◆ **How to complete this task**: Your task is to tally the lines of the listing containing the word "degrees" and report the figure alone.

___ Data

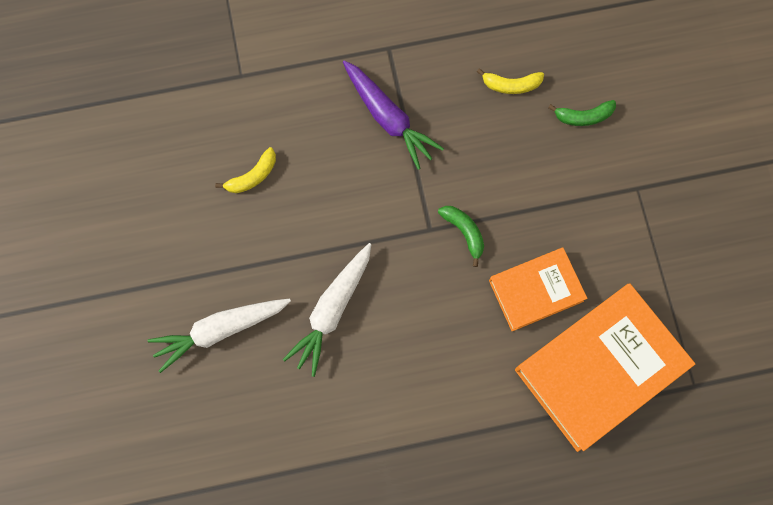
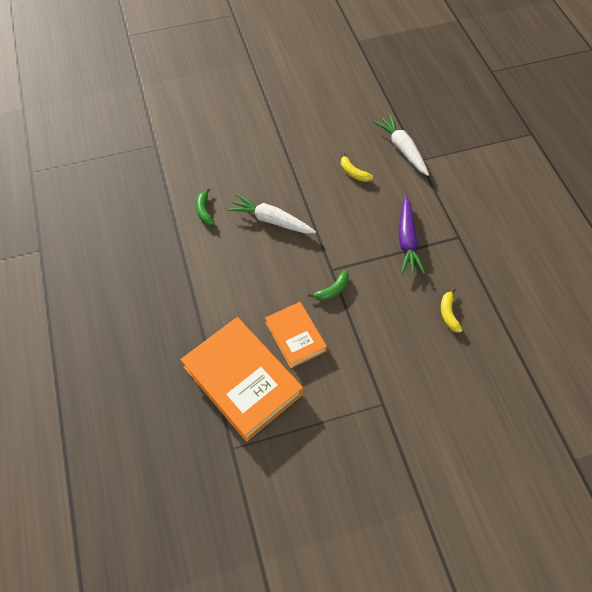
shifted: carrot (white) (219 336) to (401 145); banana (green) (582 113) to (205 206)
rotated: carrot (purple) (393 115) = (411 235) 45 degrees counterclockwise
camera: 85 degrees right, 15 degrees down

______

◆ **Written solution**: 2